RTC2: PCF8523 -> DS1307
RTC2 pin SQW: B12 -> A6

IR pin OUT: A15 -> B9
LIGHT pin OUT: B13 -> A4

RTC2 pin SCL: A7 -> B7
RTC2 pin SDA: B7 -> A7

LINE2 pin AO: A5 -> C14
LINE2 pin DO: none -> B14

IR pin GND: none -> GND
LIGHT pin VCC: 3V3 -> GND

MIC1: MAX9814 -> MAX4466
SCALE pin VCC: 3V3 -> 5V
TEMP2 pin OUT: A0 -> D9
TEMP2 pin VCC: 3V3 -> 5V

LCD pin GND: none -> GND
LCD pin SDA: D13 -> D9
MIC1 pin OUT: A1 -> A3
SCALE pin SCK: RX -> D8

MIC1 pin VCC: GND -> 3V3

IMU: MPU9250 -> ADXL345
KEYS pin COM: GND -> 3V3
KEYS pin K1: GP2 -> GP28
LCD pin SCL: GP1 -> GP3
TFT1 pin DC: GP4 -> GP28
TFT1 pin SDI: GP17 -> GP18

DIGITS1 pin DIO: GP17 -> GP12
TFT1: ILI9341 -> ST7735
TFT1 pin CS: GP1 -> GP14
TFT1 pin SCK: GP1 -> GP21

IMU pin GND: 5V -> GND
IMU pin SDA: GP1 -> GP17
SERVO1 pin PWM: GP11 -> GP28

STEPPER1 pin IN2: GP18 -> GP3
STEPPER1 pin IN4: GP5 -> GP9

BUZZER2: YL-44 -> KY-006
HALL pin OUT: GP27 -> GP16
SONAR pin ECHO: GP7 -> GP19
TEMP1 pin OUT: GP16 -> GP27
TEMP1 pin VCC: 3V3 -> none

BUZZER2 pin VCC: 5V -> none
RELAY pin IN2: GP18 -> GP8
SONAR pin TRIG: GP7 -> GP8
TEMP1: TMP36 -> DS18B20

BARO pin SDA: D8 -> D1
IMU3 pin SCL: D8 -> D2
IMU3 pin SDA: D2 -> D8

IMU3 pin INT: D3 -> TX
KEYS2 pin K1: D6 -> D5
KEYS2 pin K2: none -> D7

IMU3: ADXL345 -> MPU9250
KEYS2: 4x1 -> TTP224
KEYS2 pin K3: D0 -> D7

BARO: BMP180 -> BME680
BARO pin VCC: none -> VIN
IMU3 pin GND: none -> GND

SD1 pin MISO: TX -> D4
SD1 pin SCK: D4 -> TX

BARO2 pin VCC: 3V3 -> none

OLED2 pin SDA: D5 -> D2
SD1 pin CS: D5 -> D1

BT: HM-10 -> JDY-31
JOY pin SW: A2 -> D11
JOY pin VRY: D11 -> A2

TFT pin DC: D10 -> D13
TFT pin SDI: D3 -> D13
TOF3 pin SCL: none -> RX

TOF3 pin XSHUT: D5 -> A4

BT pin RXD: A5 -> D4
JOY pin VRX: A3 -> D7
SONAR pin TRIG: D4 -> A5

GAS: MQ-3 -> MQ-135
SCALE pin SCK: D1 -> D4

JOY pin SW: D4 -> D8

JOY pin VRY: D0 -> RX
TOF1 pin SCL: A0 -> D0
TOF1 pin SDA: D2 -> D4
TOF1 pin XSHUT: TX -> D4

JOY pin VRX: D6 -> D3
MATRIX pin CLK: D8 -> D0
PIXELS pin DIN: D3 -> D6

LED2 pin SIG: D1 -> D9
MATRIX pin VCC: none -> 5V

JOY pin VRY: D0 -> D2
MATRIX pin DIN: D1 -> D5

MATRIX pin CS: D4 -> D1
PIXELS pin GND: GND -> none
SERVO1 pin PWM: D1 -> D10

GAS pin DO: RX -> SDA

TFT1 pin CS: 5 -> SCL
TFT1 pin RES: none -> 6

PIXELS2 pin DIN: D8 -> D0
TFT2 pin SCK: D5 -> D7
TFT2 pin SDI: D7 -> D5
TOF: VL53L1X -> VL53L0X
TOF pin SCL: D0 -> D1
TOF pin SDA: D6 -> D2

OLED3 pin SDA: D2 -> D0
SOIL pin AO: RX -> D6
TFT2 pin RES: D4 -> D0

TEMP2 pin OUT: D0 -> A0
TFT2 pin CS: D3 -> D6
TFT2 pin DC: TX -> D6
★ ★ ★ ★ ★
# Problem description:
Give back, exactly as written, the stretch from the line with "LIGHT pin OUT: B13 -> A4" through the line with "IMU3 pin GND: none -> GND", and no other lines from the records above.

# Task result:
LIGHT pin OUT: B13 -> A4

RTC2 pin SCL: A7 -> B7
RTC2 pin SDA: B7 -> A7

LINE2 pin AO: A5 -> C14
LINE2 pin DO: none -> B14

IR pin GND: none -> GND
LIGHT pin VCC: 3V3 -> GND

MIC1: MAX9814 -> MAX4466
SCALE pin VCC: 3V3 -> 5V
TEMP2 pin OUT: A0 -> D9
TEMP2 pin VCC: 3V3 -> 5V

LCD pin GND: none -> GND
LCD pin SDA: D13 -> D9
MIC1 pin OUT: A1 -> A3
SCALE pin SCK: RX -> D8

MIC1 pin VCC: GND -> 3V3

IMU: MPU9250 -> ADXL345
KEYS pin COM: GND -> 3V3
KEYS pin K1: GP2 -> GP28
LCD pin SCL: GP1 -> GP3
TFT1 pin DC: GP4 -> GP28
TFT1 pin SDI: GP17 -> GP18

DIGITS1 pin DIO: GP17 -> GP12
TFT1: ILI9341 -> ST7735
TFT1 pin CS: GP1 -> GP14
TFT1 pin SCK: GP1 -> GP21

IMU pin GND: 5V -> GND
IMU pin SDA: GP1 -> GP17
SERVO1 pin PWM: GP11 -> GP28

STEPPER1 pin IN2: GP18 -> GP3
STEPPER1 pin IN4: GP5 -> GP9

BUZZER2: YL-44 -> KY-006
HALL pin OUT: GP27 -> GP16
SONAR pin ECHO: GP7 -> GP19
TEMP1 pin OUT: GP16 -> GP27
TEMP1 pin VCC: 3V3 -> none

BUZZER2 pin VCC: 5V -> none
RELAY pin IN2: GP18 -> GP8
SONAR pin TRIG: GP7 -> GP8
TEMP1: TMP36 -> DS18B20

BARO pin SDA: D8 -> D1
IMU3 pin SCL: D8 -> D2
IMU3 pin SDA: D2 -> D8

IMU3 pin INT: D3 -> TX
KEYS2 pin K1: D6 -> D5
KEYS2 pin K2: none -> D7

IMU3: ADXL345 -> MPU9250
KEYS2: 4x1 -> TTP224
KEYS2 pin K3: D0 -> D7

BARO: BMP180 -> BME680
BARO pin VCC: none -> VIN
IMU3 pin GND: none -> GND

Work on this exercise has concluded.